Exercise: The required output is all lines below that contain the word "none".

Exercise data:
════════
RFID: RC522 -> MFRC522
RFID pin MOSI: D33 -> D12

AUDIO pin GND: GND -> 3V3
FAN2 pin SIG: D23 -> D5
════════
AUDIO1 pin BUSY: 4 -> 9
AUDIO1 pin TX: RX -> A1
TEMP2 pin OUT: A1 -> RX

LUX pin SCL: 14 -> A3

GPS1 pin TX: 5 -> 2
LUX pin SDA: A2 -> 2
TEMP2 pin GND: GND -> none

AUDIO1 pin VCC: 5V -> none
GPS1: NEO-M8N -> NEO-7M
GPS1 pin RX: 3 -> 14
════════
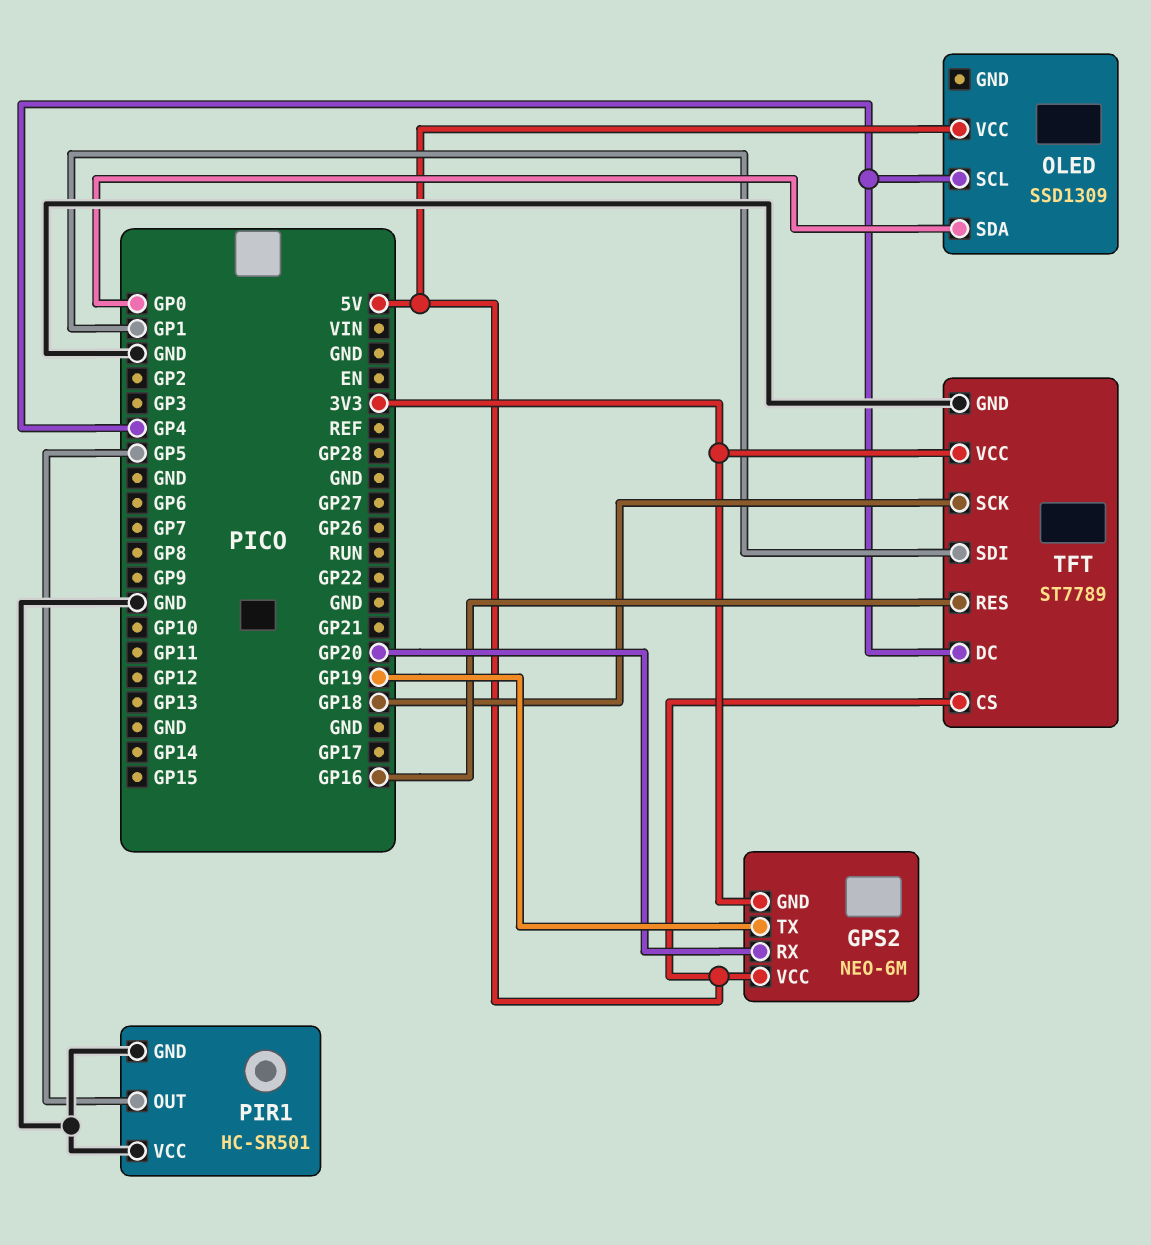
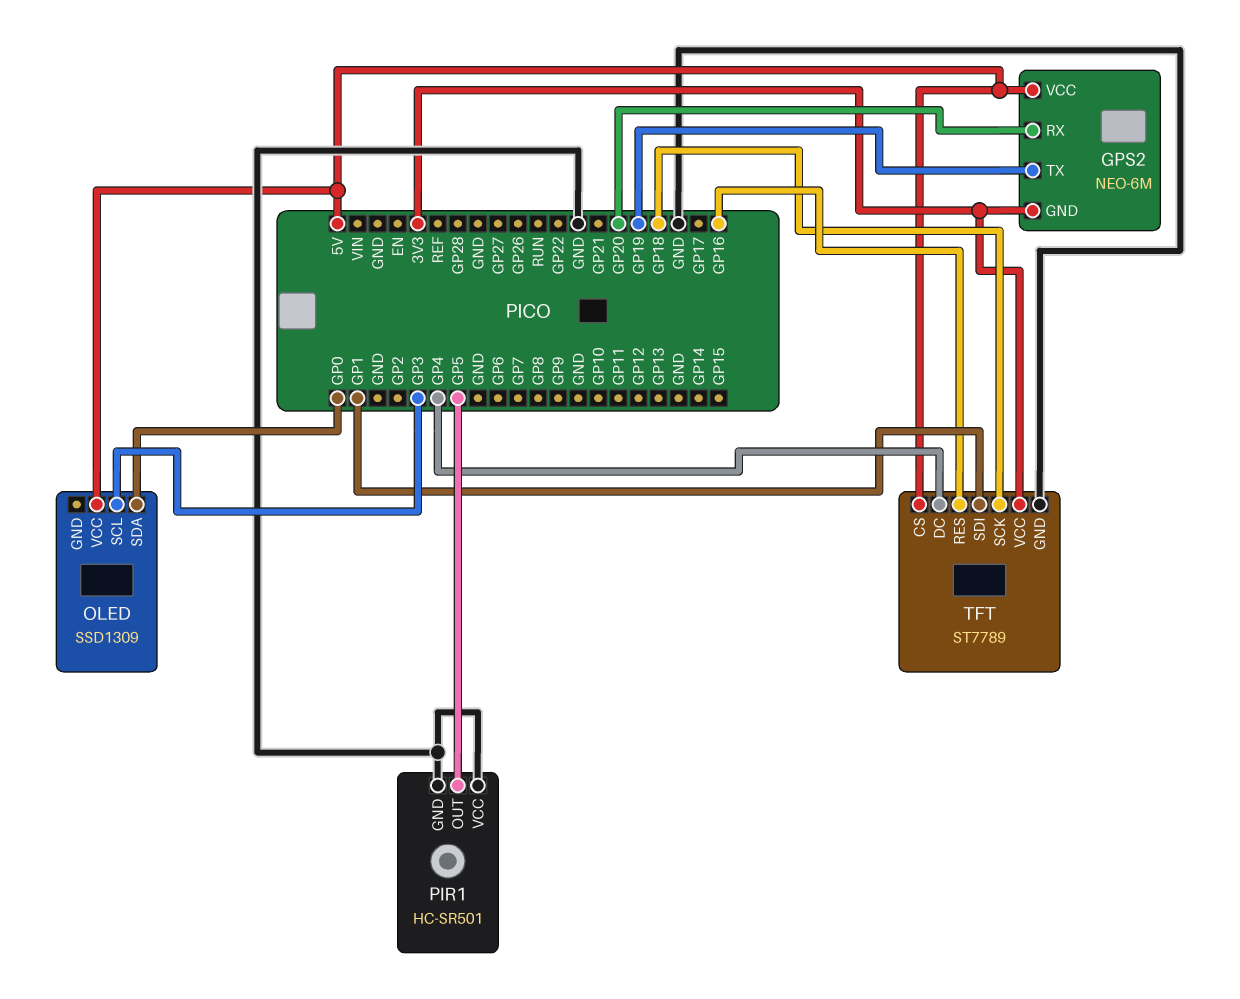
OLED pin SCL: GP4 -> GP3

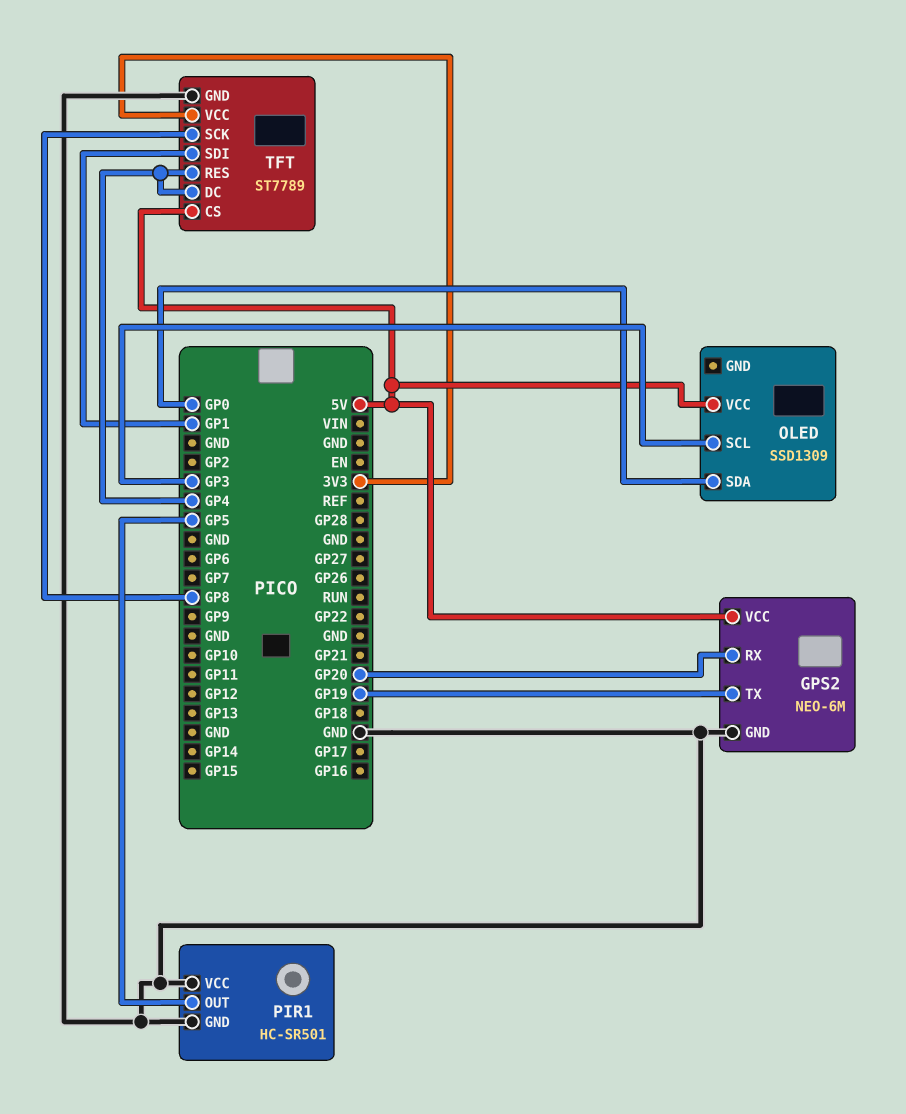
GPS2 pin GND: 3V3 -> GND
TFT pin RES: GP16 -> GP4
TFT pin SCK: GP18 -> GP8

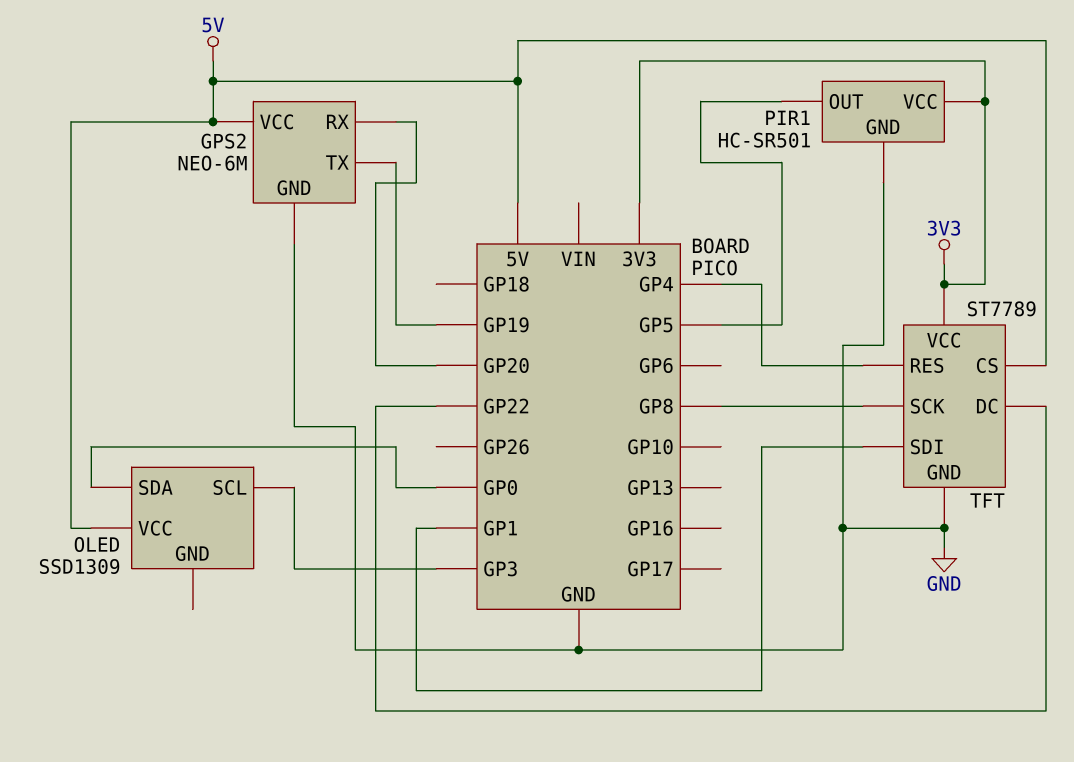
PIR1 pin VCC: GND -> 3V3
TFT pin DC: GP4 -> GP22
════════
Response to the task:
TEMP2 pin GND: GND -> none
AUDIO1 pin VCC: 5V -> none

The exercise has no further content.